*** Opening Data for the task ***
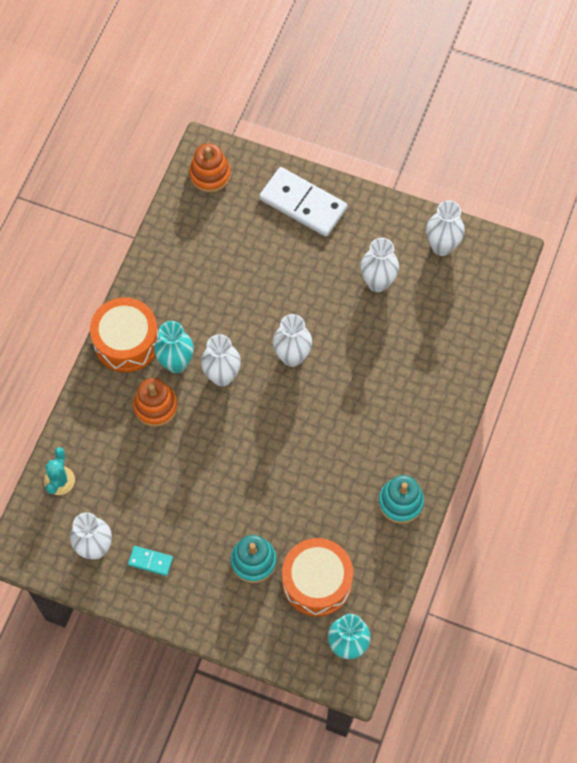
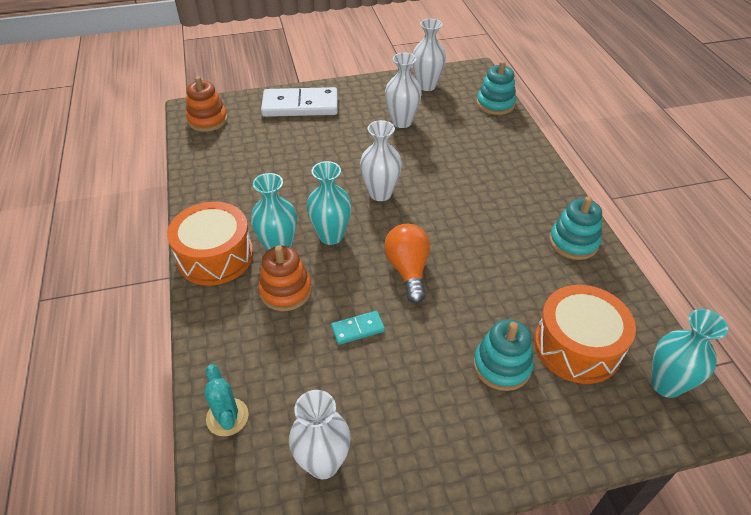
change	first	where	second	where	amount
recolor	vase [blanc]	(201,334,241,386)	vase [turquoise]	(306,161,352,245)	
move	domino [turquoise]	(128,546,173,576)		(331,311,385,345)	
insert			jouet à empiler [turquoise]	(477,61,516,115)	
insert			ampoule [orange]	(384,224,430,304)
*** Closing Data for the task ***
Return every line above word for word, minus images.

change	first	where	second	where	amount
recolor	vase [blanc]	(201,334,241,386)	vase [turquoise]	(306,161,352,245)	
move	domino [turquoise]	(128,546,173,576)		(331,311,385,345)	
insert			jouet à empiler [turquoise]	(477,61,516,115)	
insert			ampoule [orange]	(384,224,430,304)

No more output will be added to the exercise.